▶ [ACTION ITEM]: In the listing below, find each line that holds the string "grey" and copy it.

▶ [INFORMATION PROVIDED]:
══════════════════════════════

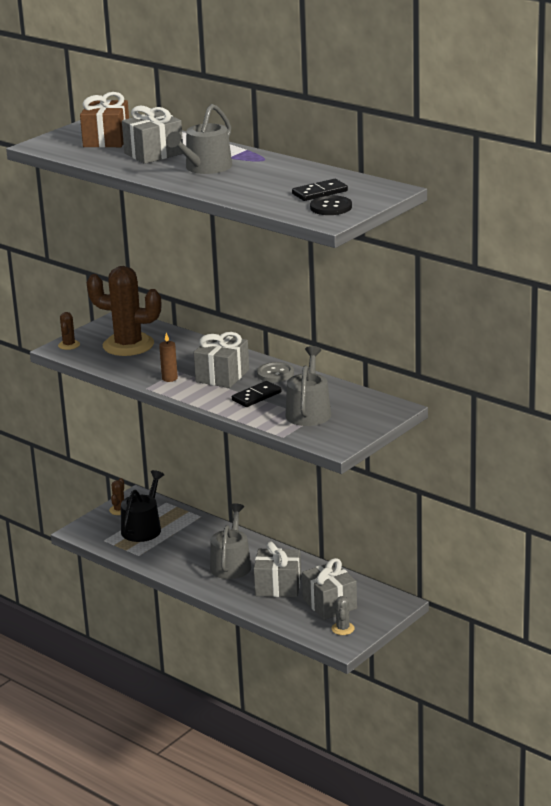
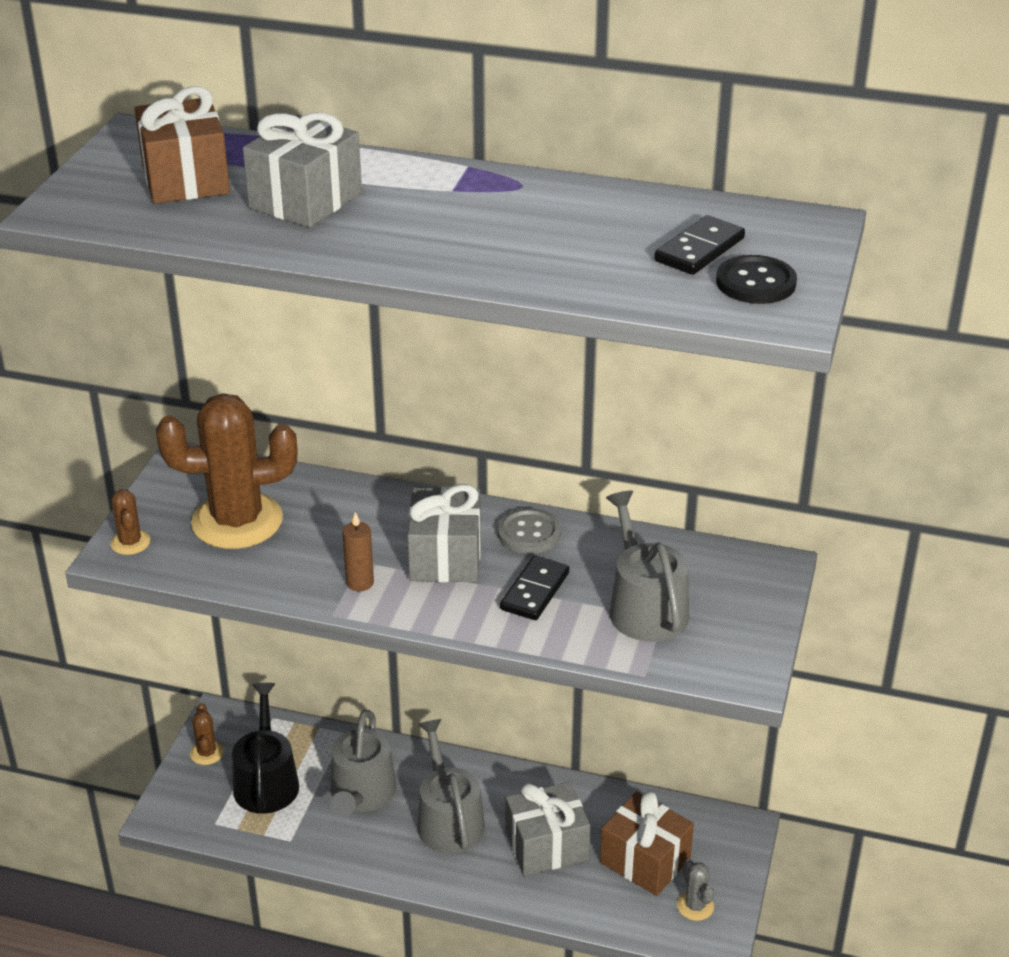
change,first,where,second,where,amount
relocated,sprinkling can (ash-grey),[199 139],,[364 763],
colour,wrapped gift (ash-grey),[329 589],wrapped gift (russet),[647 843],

══════════════════════════════

▶ [ANSWER SPACE]:
relocated,sprinkling can (ash-grey),[199 139],,[364 763],
colour,wrapped gift (ash-grey),[329 589],wrapped gift (russet),[647 843],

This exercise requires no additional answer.